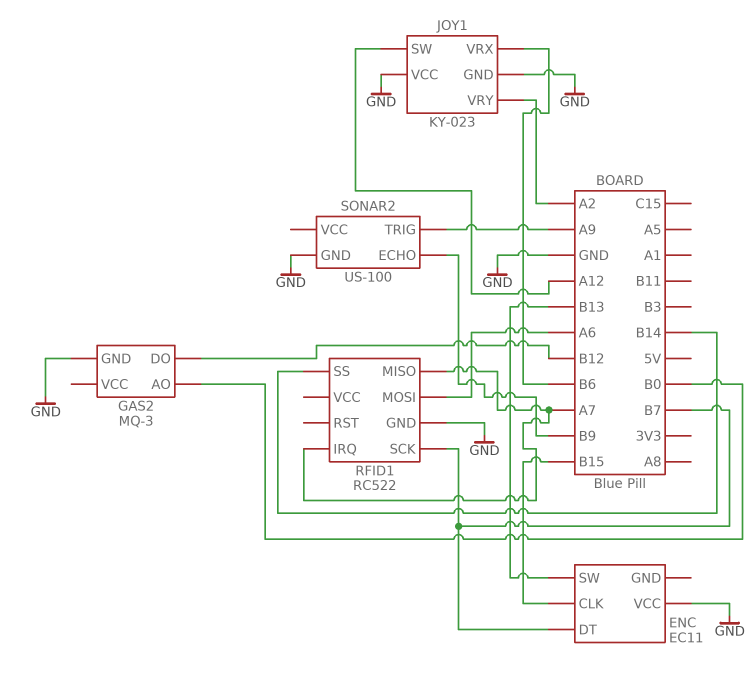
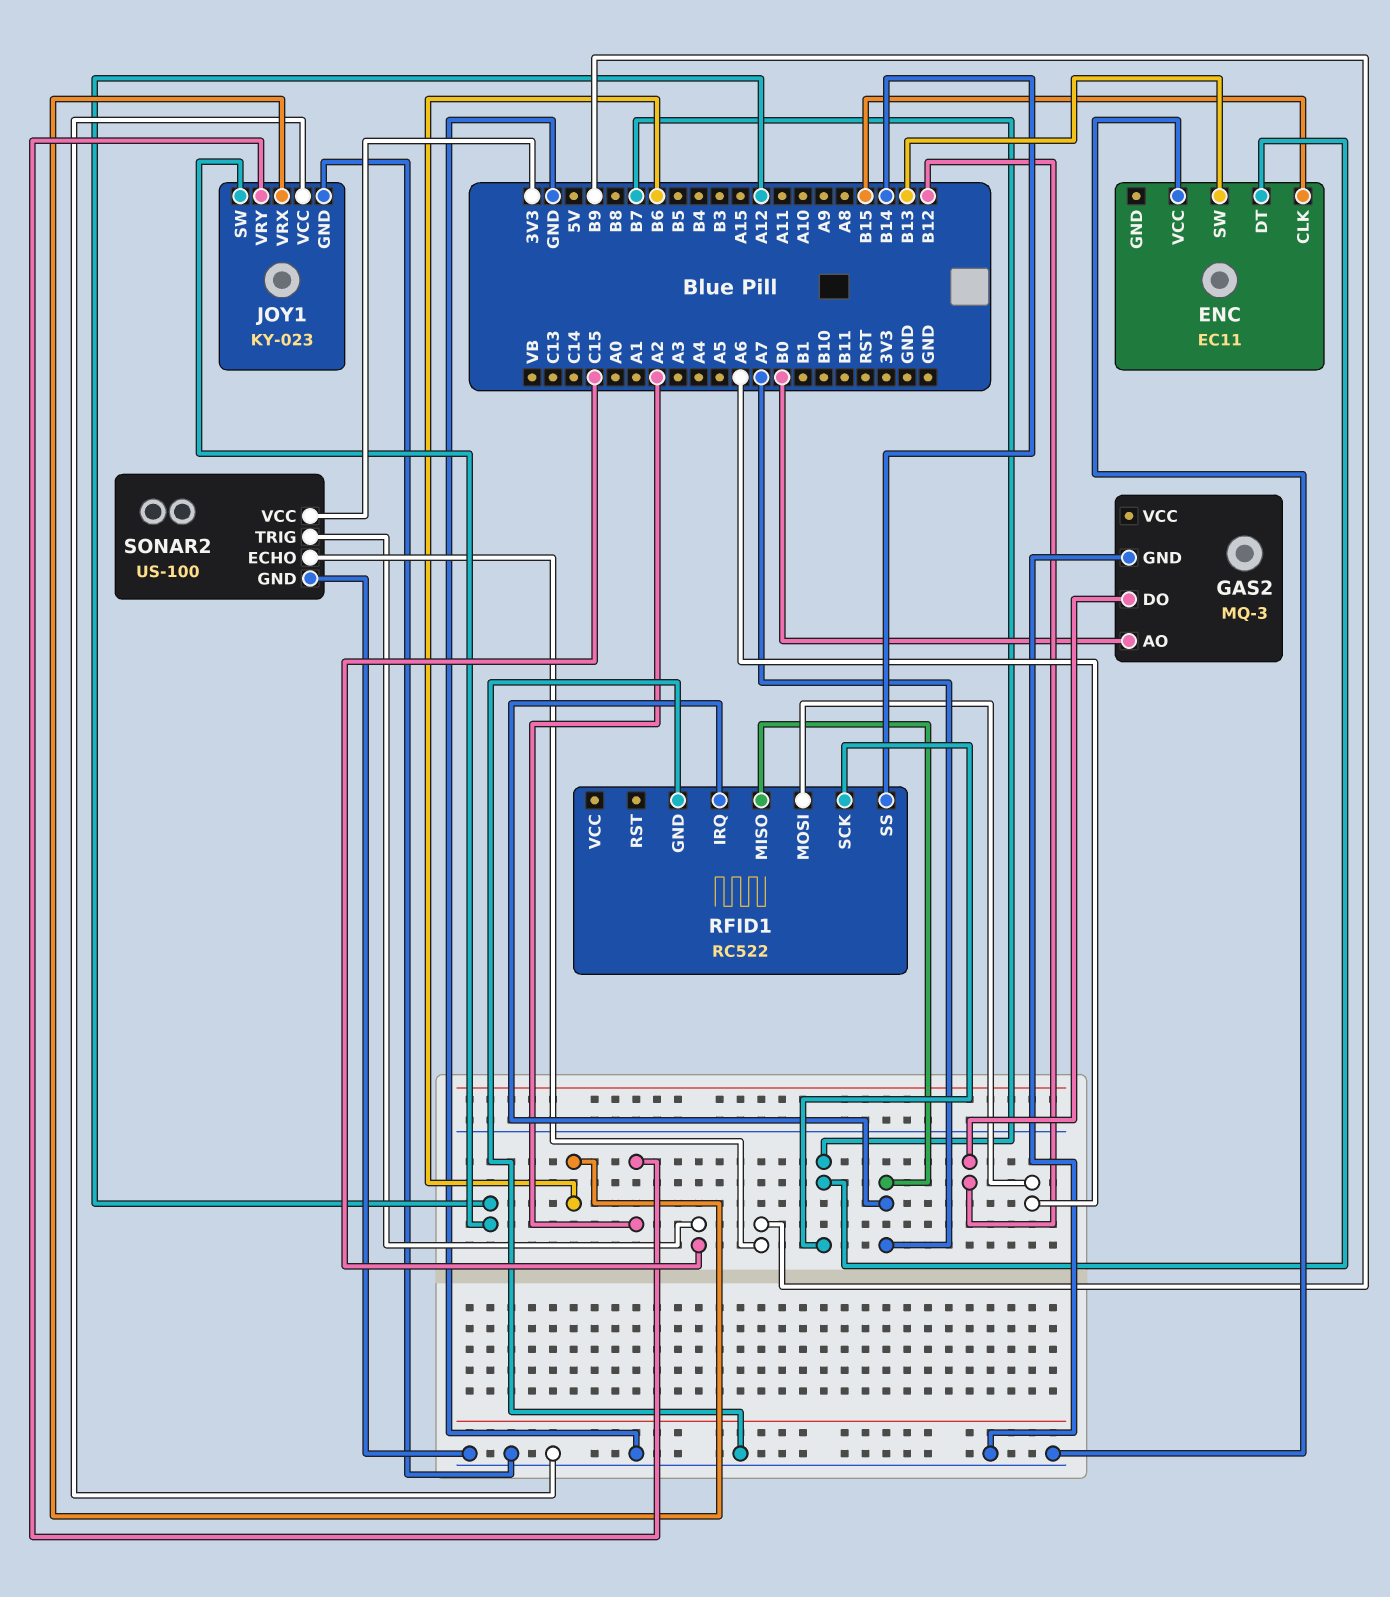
SONAR2 pin TRIG: A9 -> C15
SONAR2 pin VCC: none -> 3V3

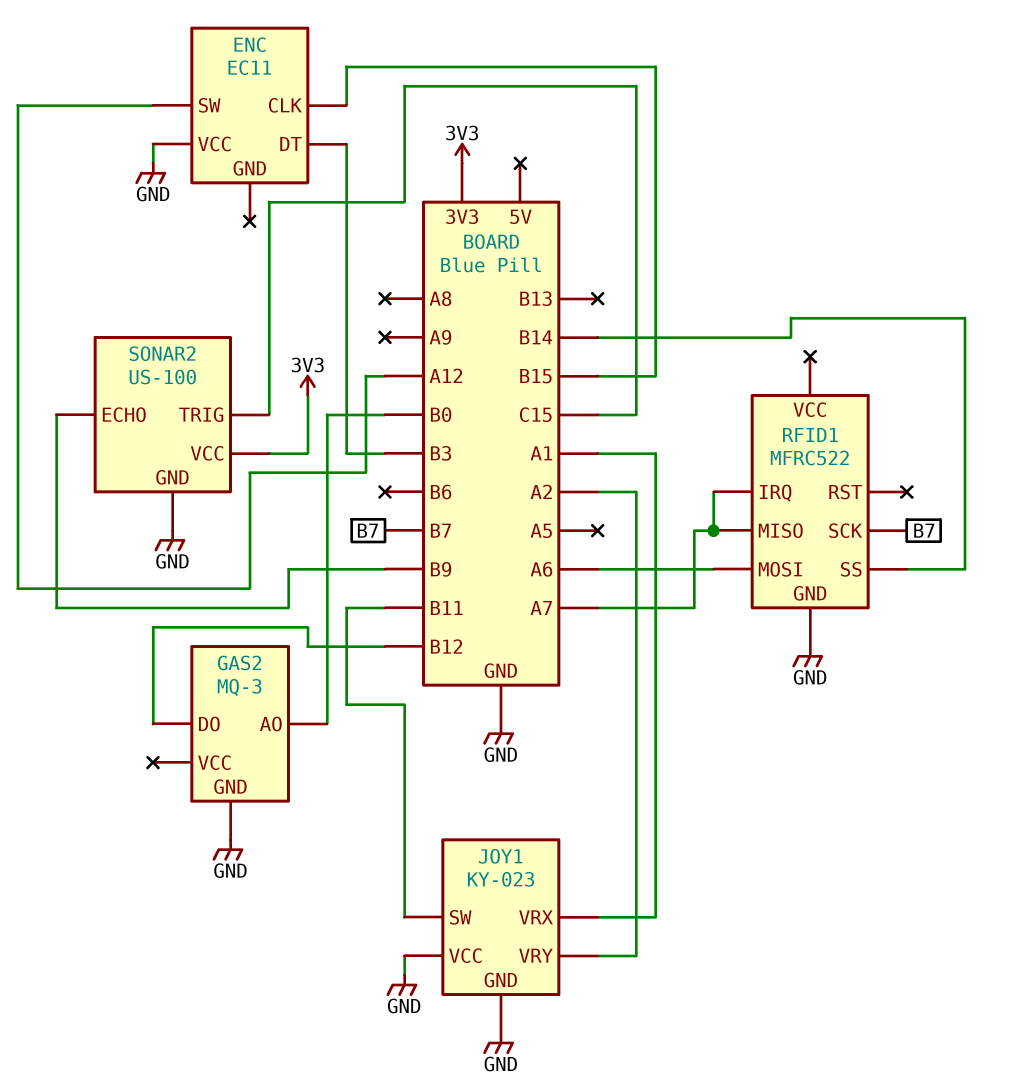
ENC pin DT: B7 -> B3
ENC pin SW: B13 -> A12
JOY1 pin SW: A12 -> B11
JOY1 pin VRX: B6 -> A1
RFID1: RC522 -> MFRC522

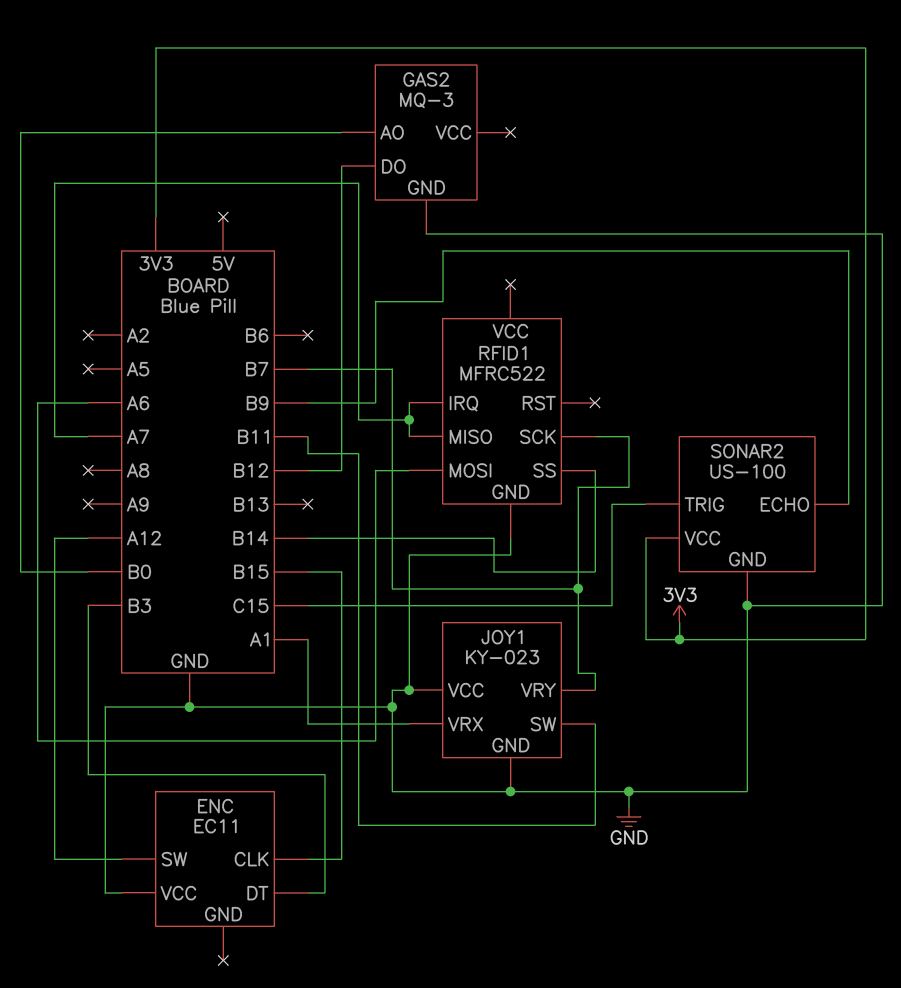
JOY1 pin VRY: A2 -> B7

_Your objective_:
With the pictures left out, output exactly the lines from the one with "ENC pin DT: B7 -> B3" through the end of the listing above, both ends included.

_Written solution_:
ENC pin DT: B7 -> B3
ENC pin SW: B13 -> A12
JOY1 pin SW: A12 -> B11
JOY1 pin VRX: B6 -> A1
RFID1: RC522 -> MFRC522

JOY1 pin VRY: A2 -> B7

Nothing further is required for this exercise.